(Stored data entries)
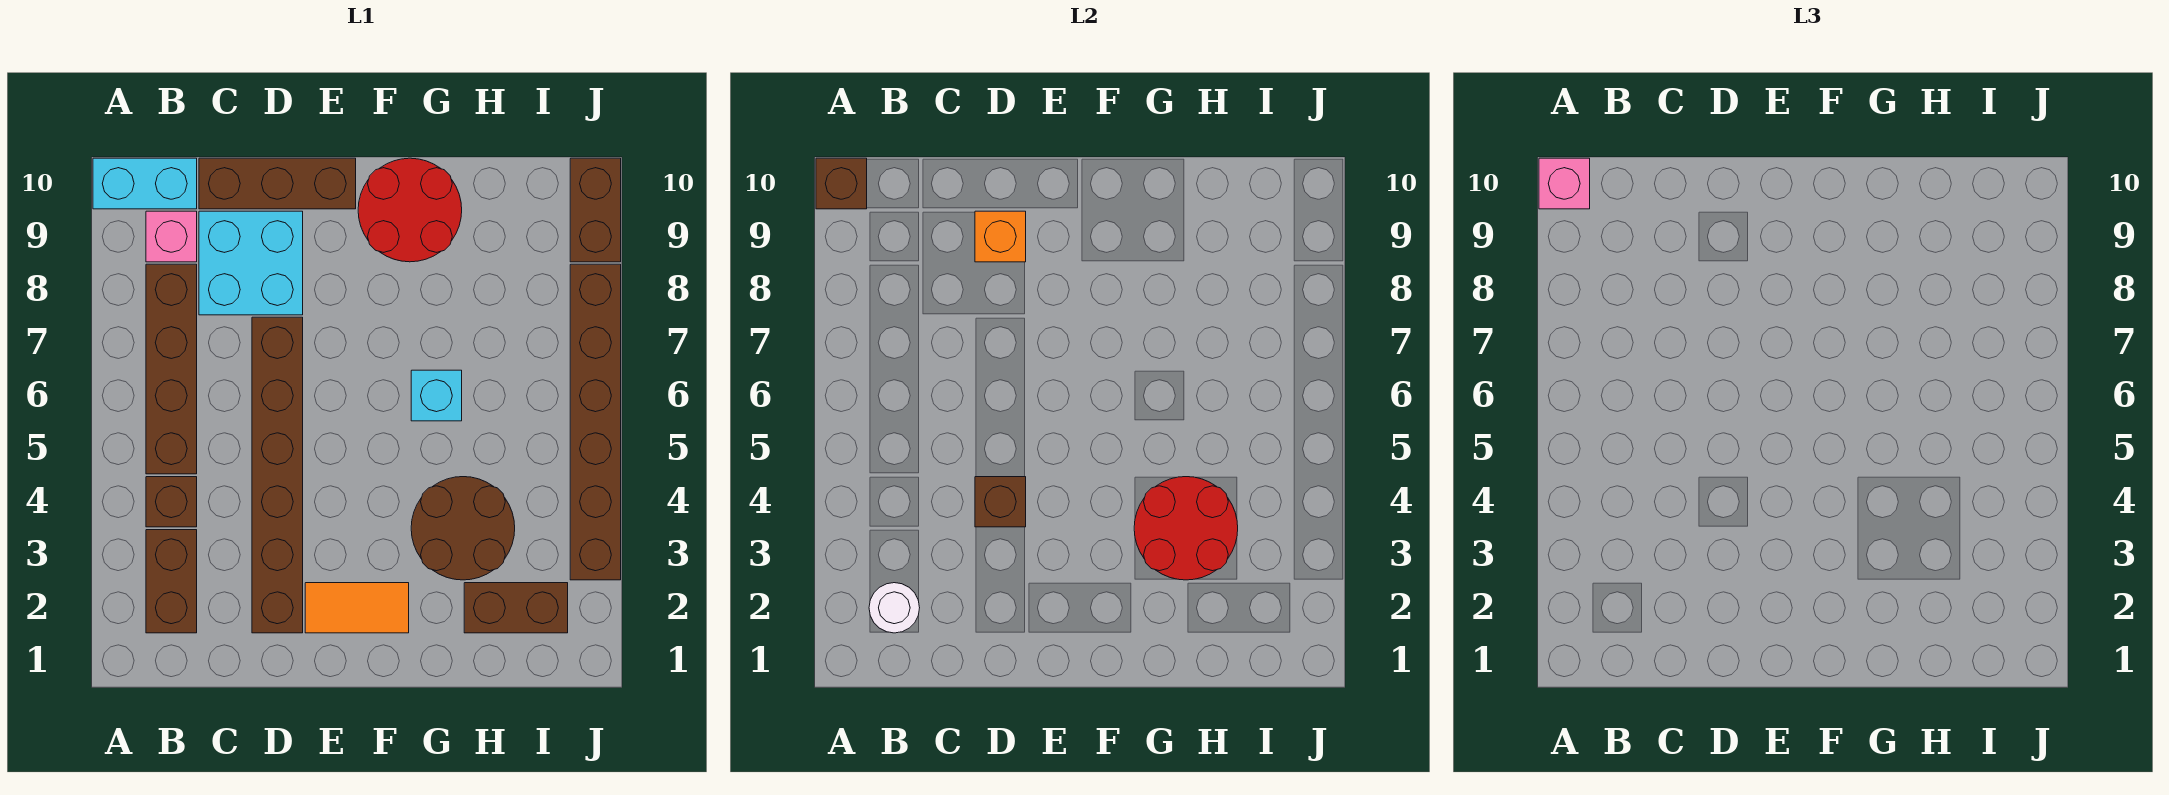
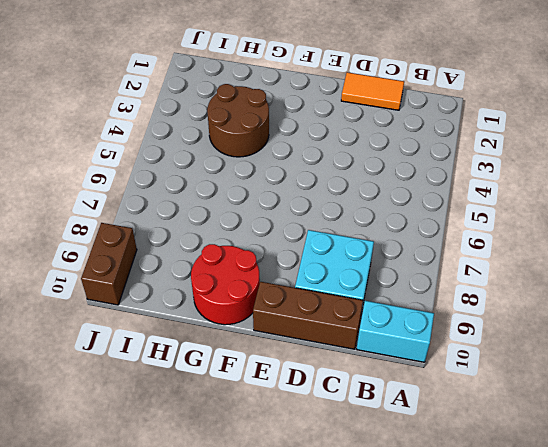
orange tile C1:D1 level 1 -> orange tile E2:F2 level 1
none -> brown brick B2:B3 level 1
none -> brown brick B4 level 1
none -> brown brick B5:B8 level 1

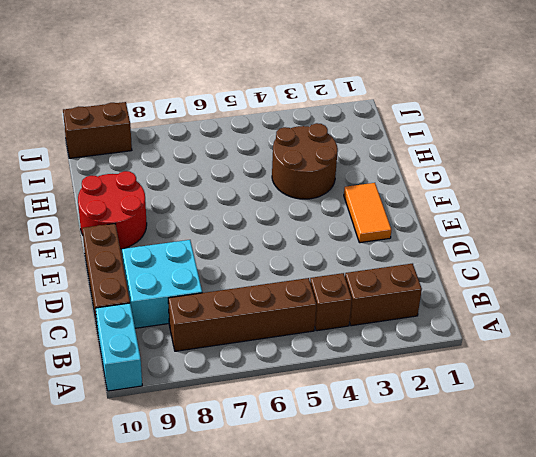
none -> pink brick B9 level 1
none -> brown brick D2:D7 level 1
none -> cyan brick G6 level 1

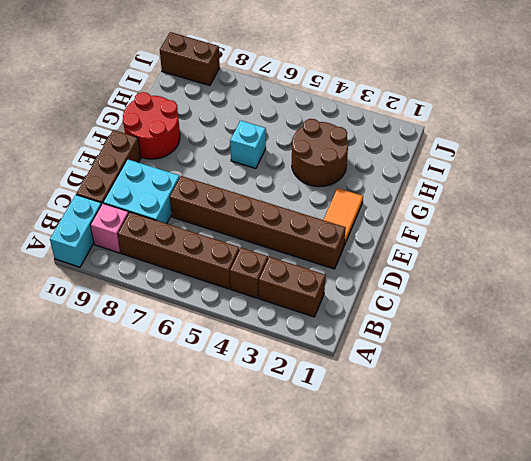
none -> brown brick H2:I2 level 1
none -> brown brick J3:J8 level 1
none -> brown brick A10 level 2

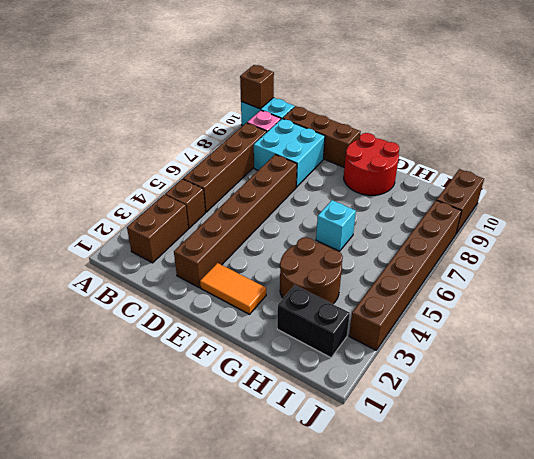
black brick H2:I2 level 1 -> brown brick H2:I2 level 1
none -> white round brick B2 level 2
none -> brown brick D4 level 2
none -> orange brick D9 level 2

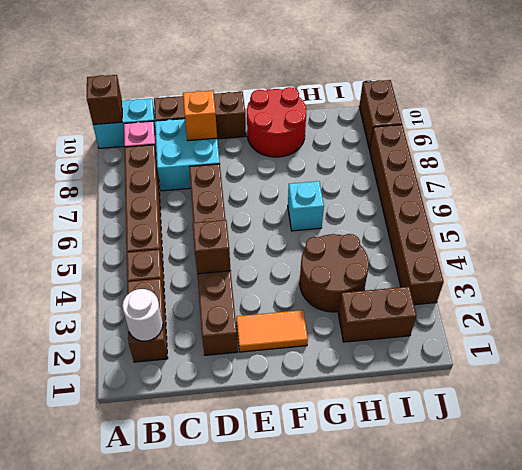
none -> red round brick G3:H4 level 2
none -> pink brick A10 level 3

---

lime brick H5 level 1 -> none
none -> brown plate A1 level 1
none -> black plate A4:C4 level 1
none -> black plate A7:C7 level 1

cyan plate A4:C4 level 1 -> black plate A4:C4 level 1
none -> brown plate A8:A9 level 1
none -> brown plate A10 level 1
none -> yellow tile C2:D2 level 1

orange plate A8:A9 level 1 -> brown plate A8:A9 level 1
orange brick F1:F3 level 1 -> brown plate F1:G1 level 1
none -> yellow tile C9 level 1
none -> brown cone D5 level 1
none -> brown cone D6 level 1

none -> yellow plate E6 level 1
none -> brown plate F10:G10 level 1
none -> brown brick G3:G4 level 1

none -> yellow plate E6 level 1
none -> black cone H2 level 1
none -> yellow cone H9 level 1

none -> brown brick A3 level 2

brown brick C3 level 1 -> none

Task:
Exactly as written above, retype the lines starting at the one holding "none -> brown brick B2:B3 level 1" and ending at the one holding "none -> pink brick A10 level 3", both included, but not the pictures.

Solution to this problem:
none -> brown brick B2:B3 level 1
none -> brown brick B4 level 1
none -> brown brick B5:B8 level 1

none -> pink brick B9 level 1
none -> brown brick D2:D7 level 1
none -> cyan brick G6 level 1

none -> brown brick H2:I2 level 1
none -> brown brick J3:J8 level 1
none -> brown brick A10 level 2

black brick H2:I2 level 1 -> brown brick H2:I2 level 1
none -> white round brick B2 level 2
none -> brown brick D4 level 2
none -> orange brick D9 level 2

none -> red round brick G3:H4 level 2
none -> pink brick A10 level 3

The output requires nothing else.